[PROMPT]
Instruction for the entries below: return the part that opens with the line containing "green phone: 1 -> 0" and closes with the line containing "turquoise screwdriver: 4 -> 0", exactly, and no pictures.

[INFORMATION SHOWN]

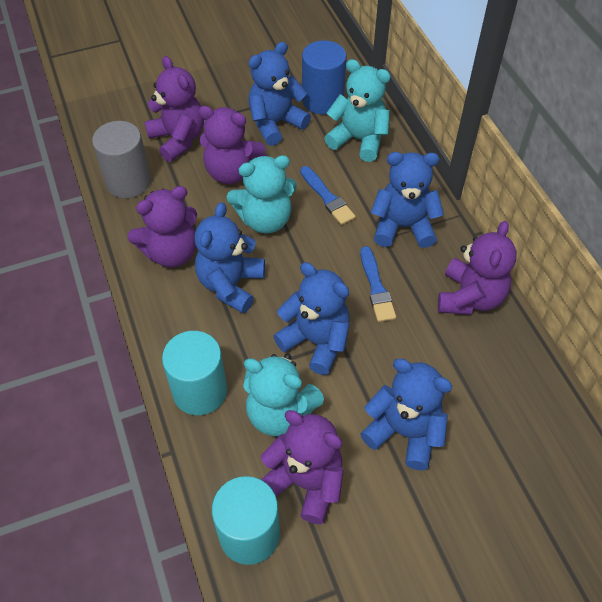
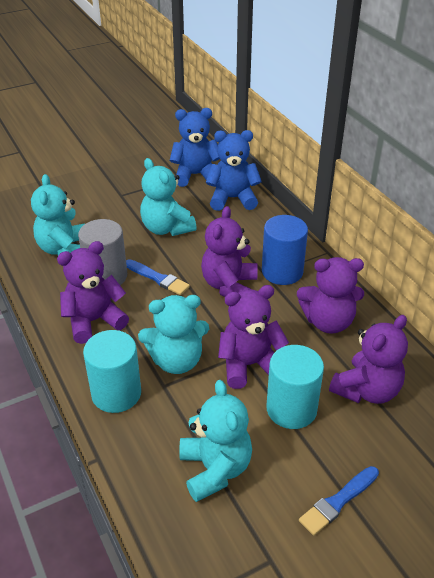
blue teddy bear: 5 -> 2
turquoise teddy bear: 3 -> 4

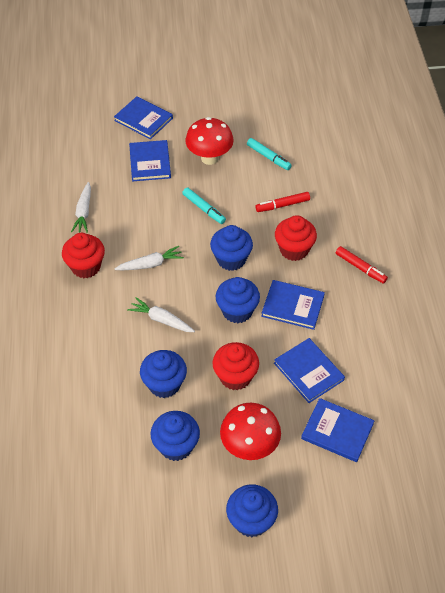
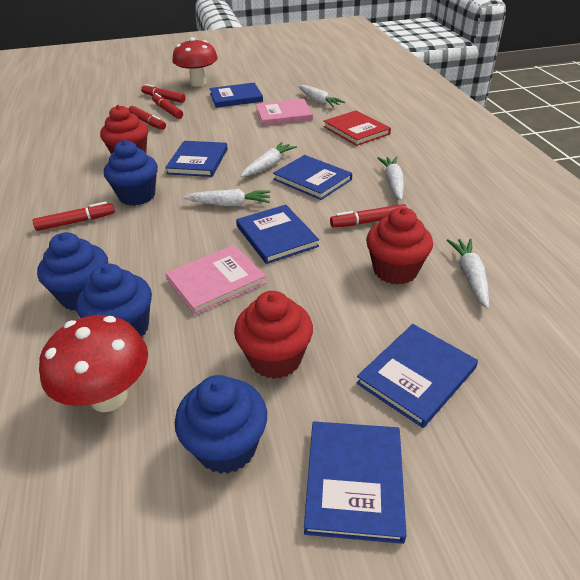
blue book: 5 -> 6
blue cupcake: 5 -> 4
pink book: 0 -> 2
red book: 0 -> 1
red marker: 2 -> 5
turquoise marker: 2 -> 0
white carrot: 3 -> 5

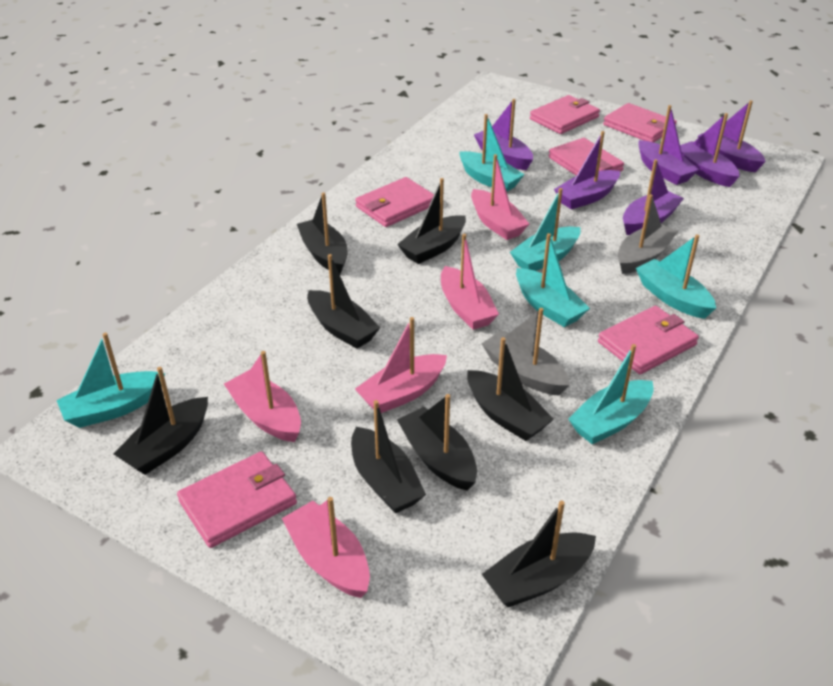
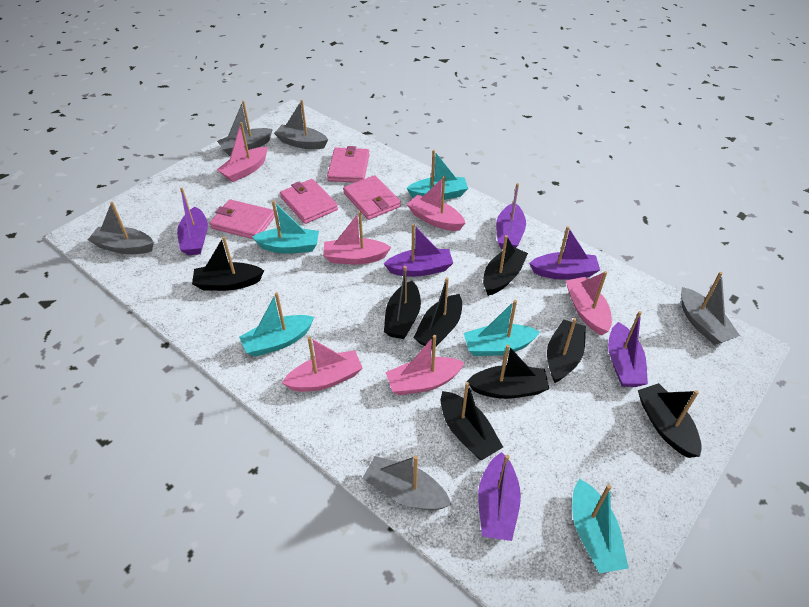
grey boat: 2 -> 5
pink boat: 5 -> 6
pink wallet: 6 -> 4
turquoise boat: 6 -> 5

--

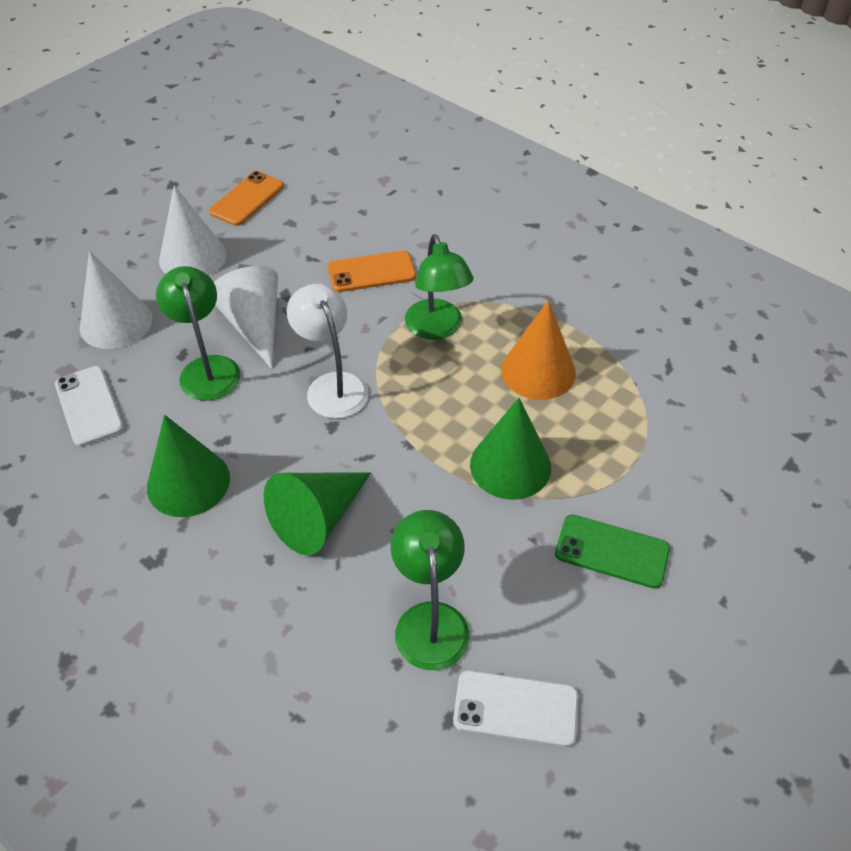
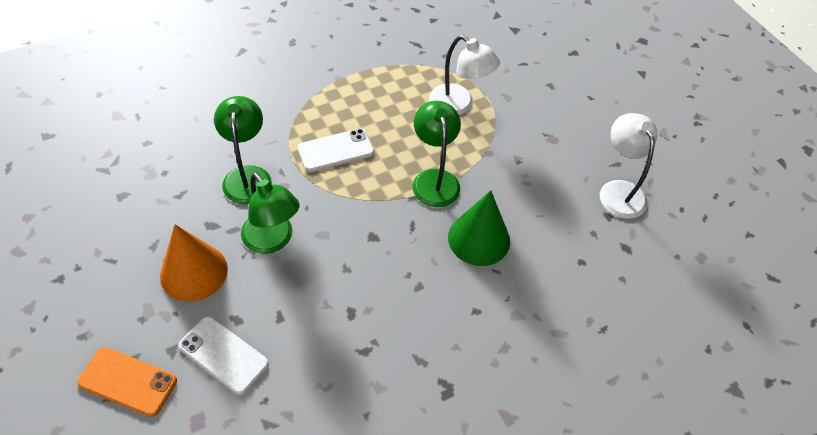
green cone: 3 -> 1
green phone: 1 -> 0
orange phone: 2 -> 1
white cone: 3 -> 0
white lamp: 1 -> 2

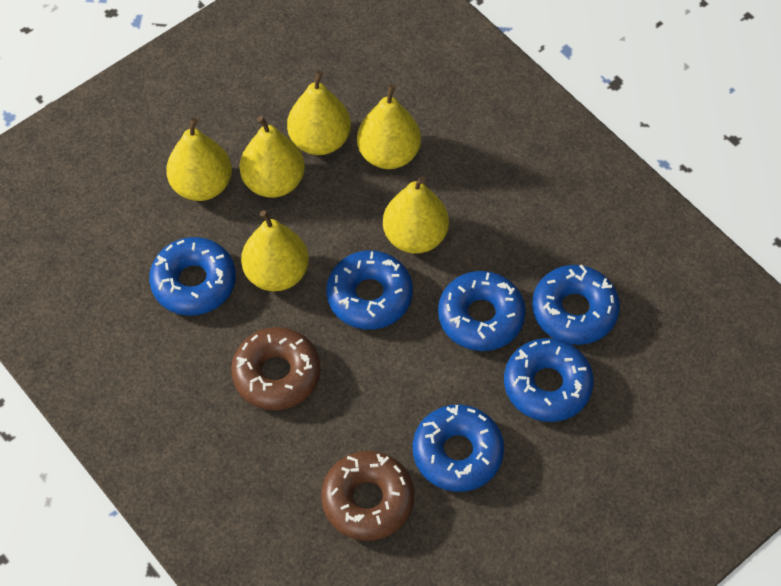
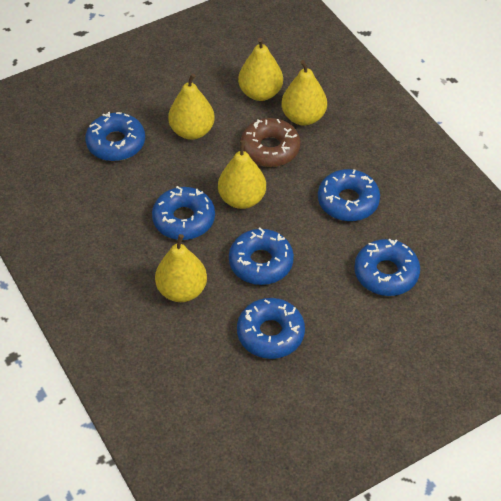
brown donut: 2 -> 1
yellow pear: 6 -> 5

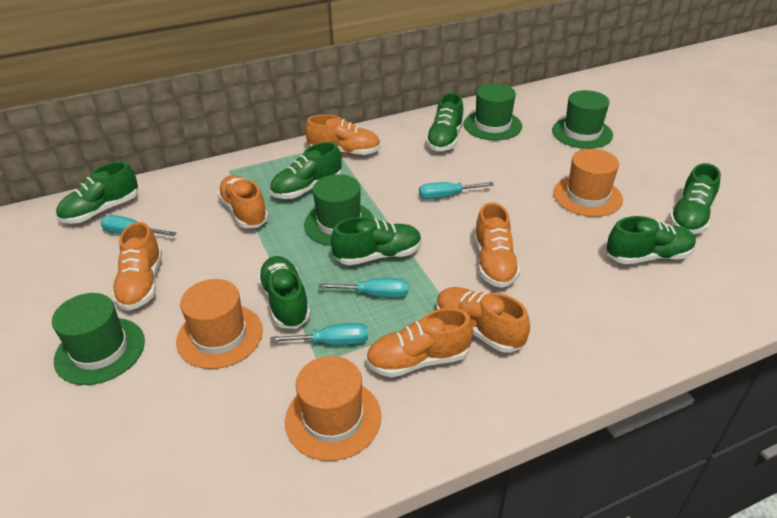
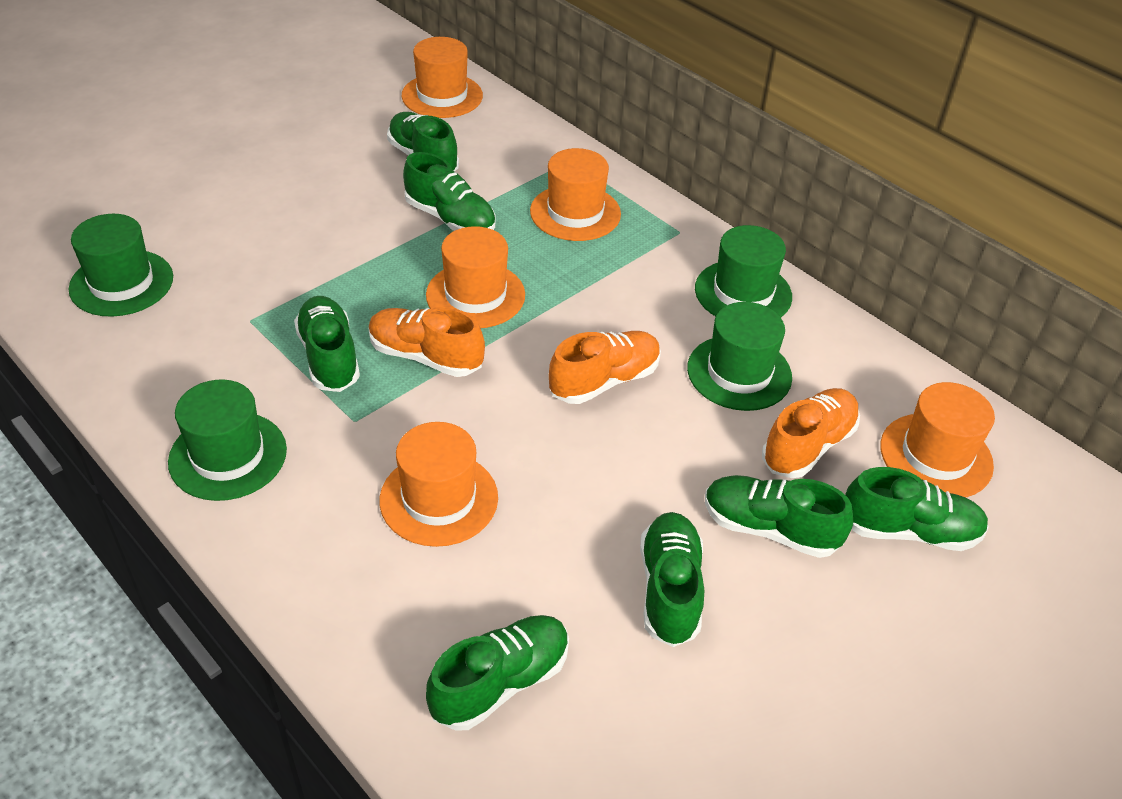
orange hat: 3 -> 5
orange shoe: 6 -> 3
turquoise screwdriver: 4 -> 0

==

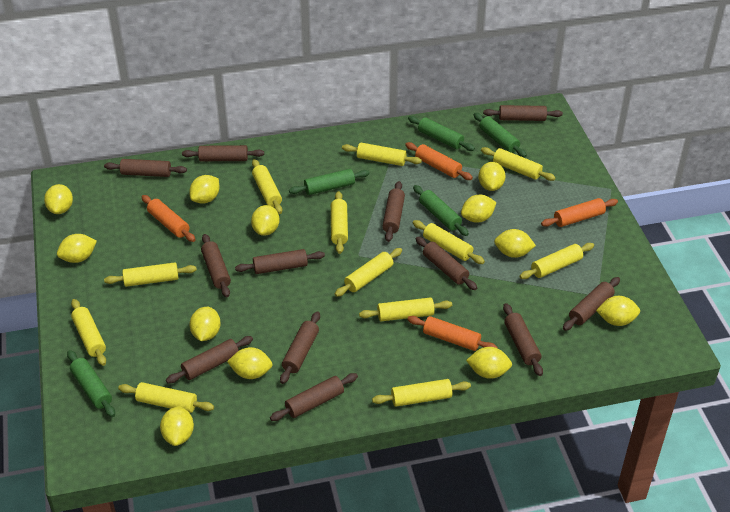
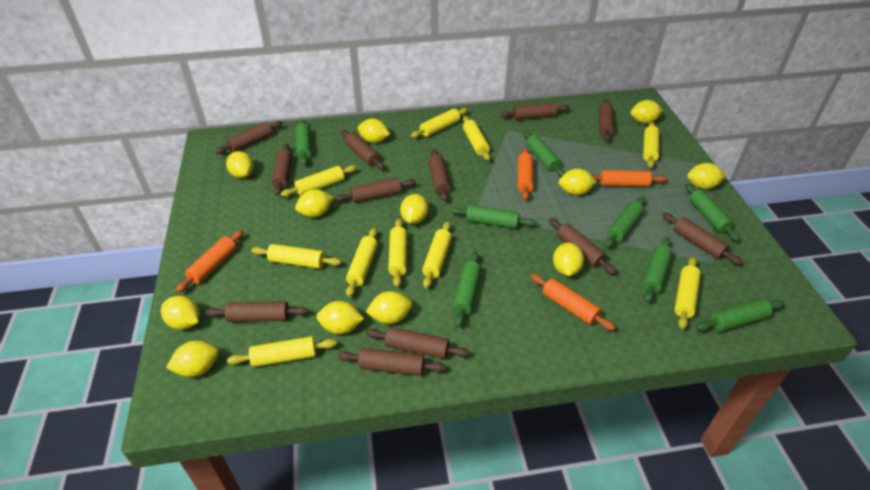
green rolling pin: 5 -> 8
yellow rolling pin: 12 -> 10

[YOUR SOLUTION]
green phone: 1 -> 0
orange phone: 2 -> 1
white cone: 3 -> 0
white lamp: 1 -> 2

brown donut: 2 -> 1
yellow pear: 6 -> 5

orange hat: 3 -> 5
orange shoe: 6 -> 3
turquoise screwdriver: 4 -> 0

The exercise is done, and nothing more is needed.